Edit tracking data
---
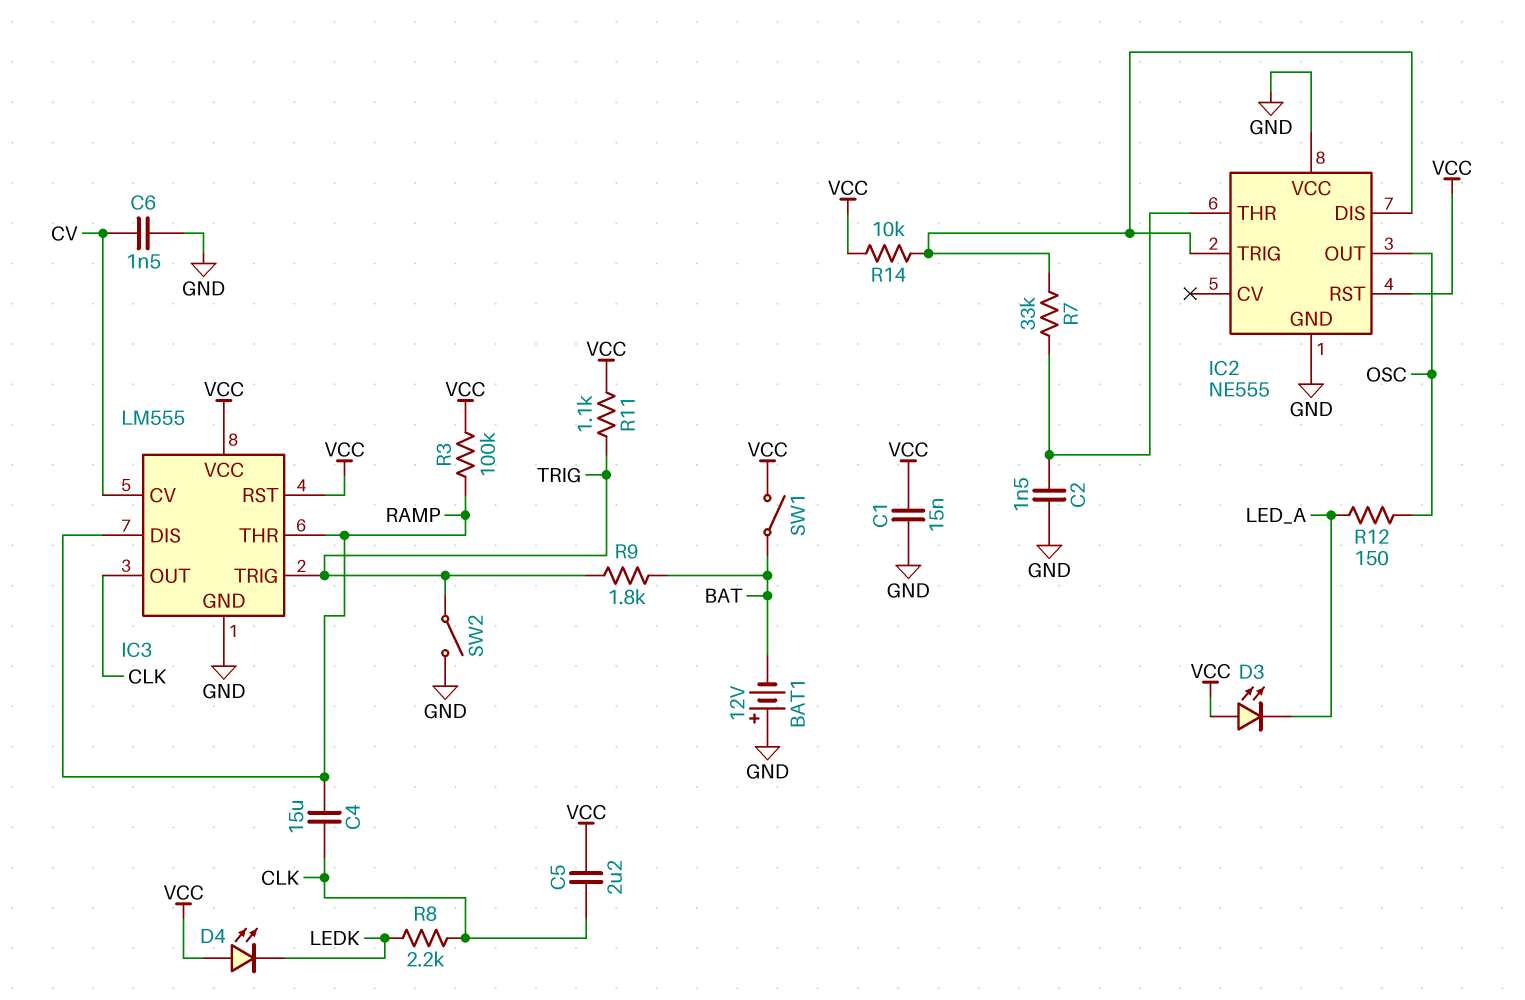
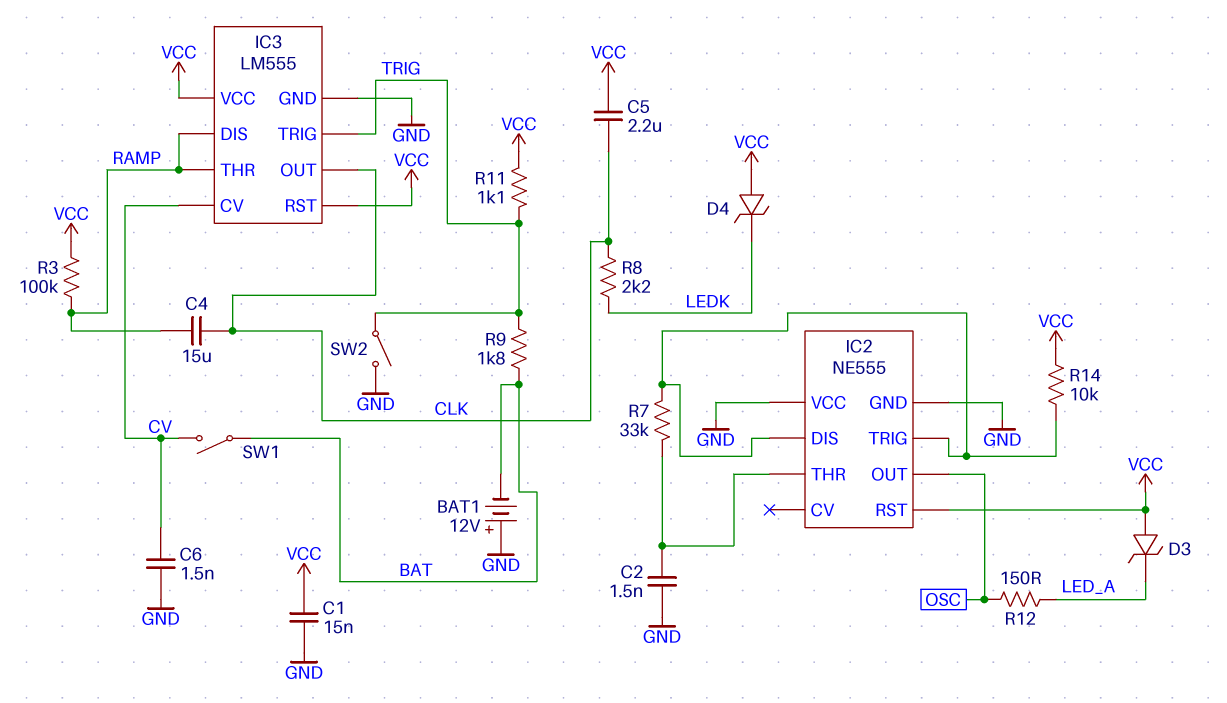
D3: LED (A VCC, K LED_A) -> zener (A VCC, K LED_A)
D4: LED (A VCC, K LEDK) -> zener (A VCC, K LEDK)
SW1: switch (BAT, VCC) -> switch (BAT, CV)

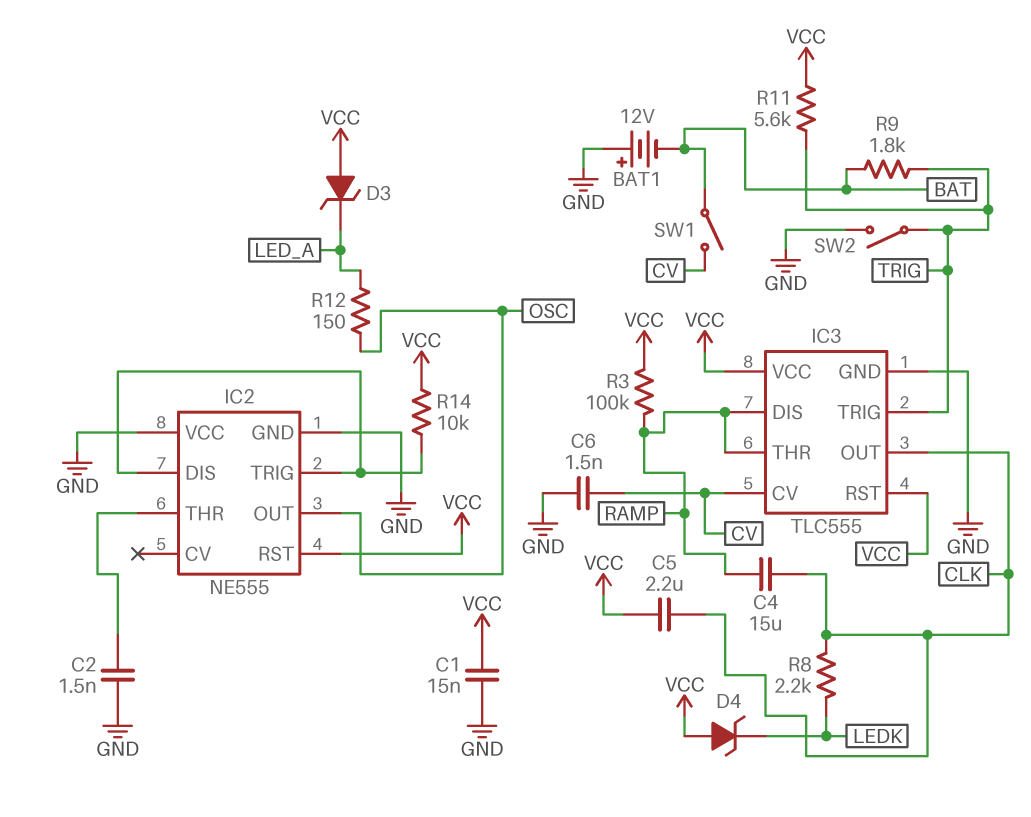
IC3: LM555 -> TLC555
R7: 33k (IC2/DIS, IC2/THR) -> none
R11: 1.1k (TRIG, VCC) -> 5.6k (TRIG, VCC)

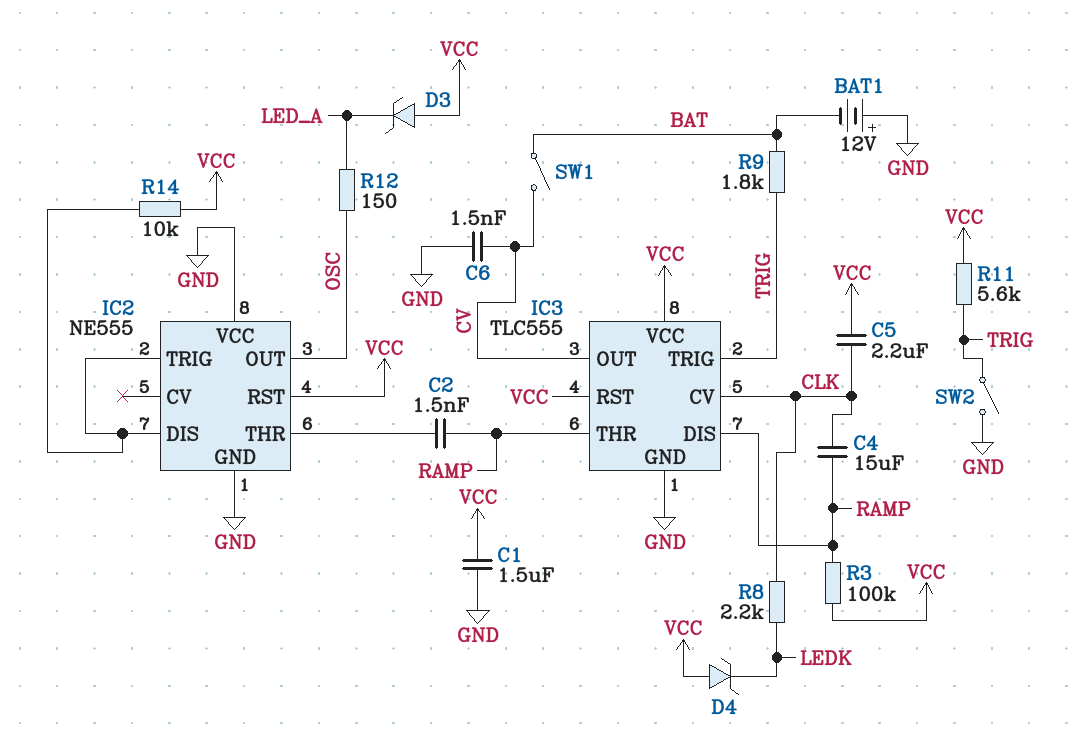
C1: 15nF (GND, VCC) -> 1.5uF (GND, VCC)
C2: 1.5nF (GND, IC2/THR) -> 1.5nF (IC2/THR, RAMP)
IC3 pin CV: CV -> CLK
IC3 pin OUT: CLK -> CV

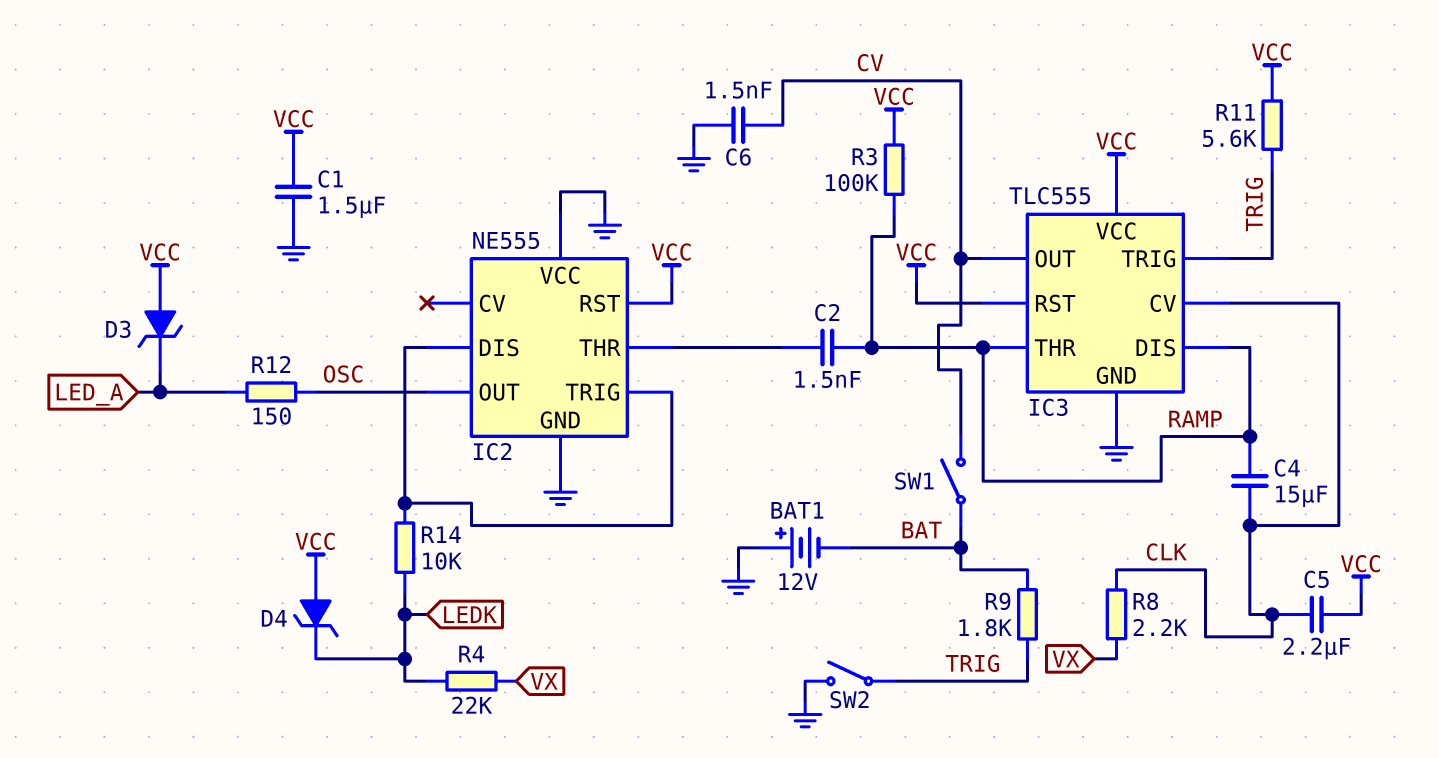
R4: none -> 22k (LEDK, VX)
R8: 2.2k (CLK, LEDK) -> 2.2k (CLK, VX)
R14: 10k (IC2/DIS, VCC) -> 10k (IC2/DIS, LEDK)

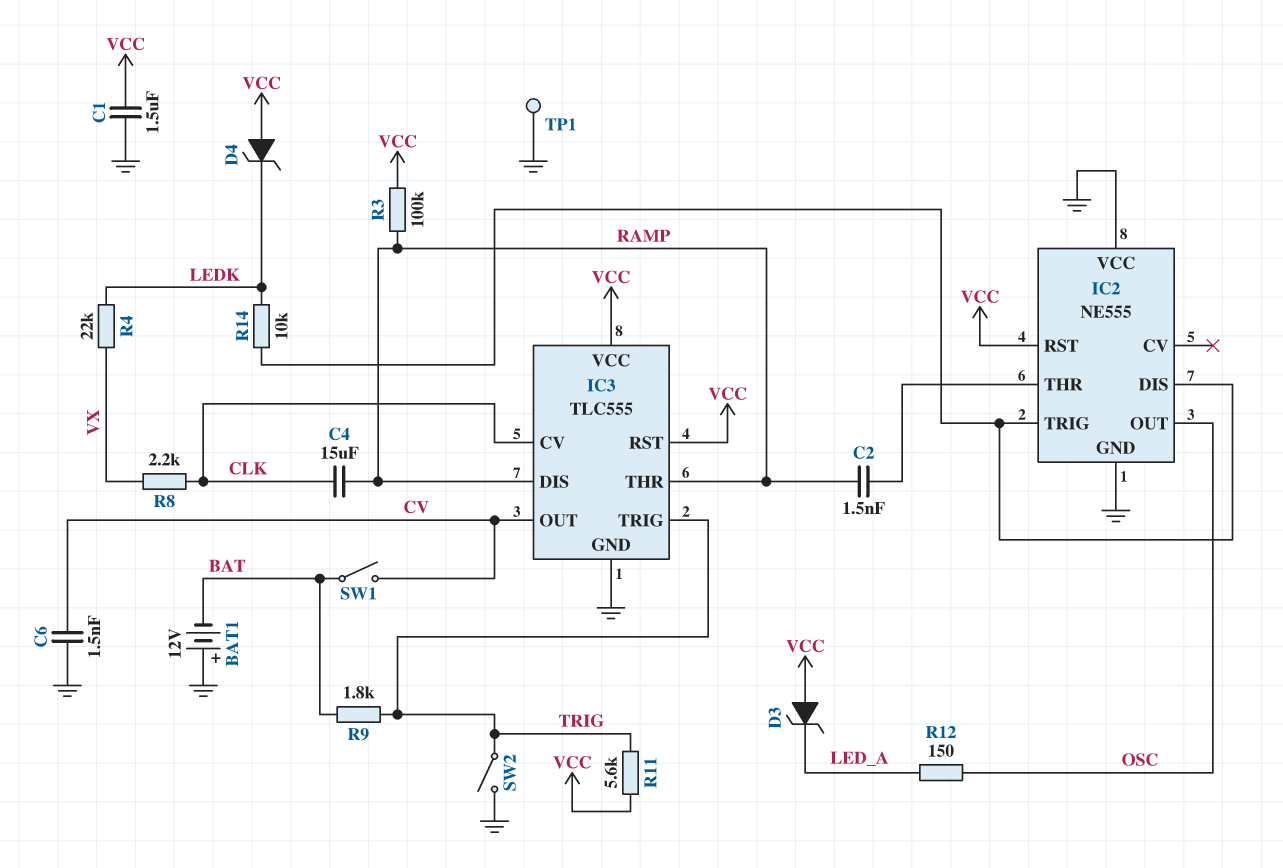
C5: 2.2uF (CLK, VCC) -> none
TP1: none -> test point (GND)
---
▸ TRY IT: With the pictures removed, copy the data above word for word.

▸ WRITTEN RESPONSE:
D3: LED (A VCC, K LED_A) -> zener (A VCC, K LED_A)
D4: LED (A VCC, K LEDK) -> zener (A VCC, K LEDK)
SW1: switch (BAT, VCC) -> switch (BAT, CV)

IC3: LM555 -> TLC555
R7: 33k (IC2/DIS, IC2/THR) -> none
R11: 1.1k (TRIG, VCC) -> 5.6k (TRIG, VCC)

C1: 15nF (GND, VCC) -> 1.5uF (GND, VCC)
C2: 1.5nF (GND, IC2/THR) -> 1.5nF (IC2/THR, RAMP)
IC3 pin CV: CV -> CLK
IC3 pin OUT: CLK -> CV

R4: none -> 22k (LEDK, VX)
R8: 2.2k (CLK, LEDK) -> 2.2k (CLK, VX)
R14: 10k (IC2/DIS, VCC) -> 10k (IC2/DIS, LEDK)

C5: 2.2uF (CLK, VCC) -> none
TP1: none -> test point (GND)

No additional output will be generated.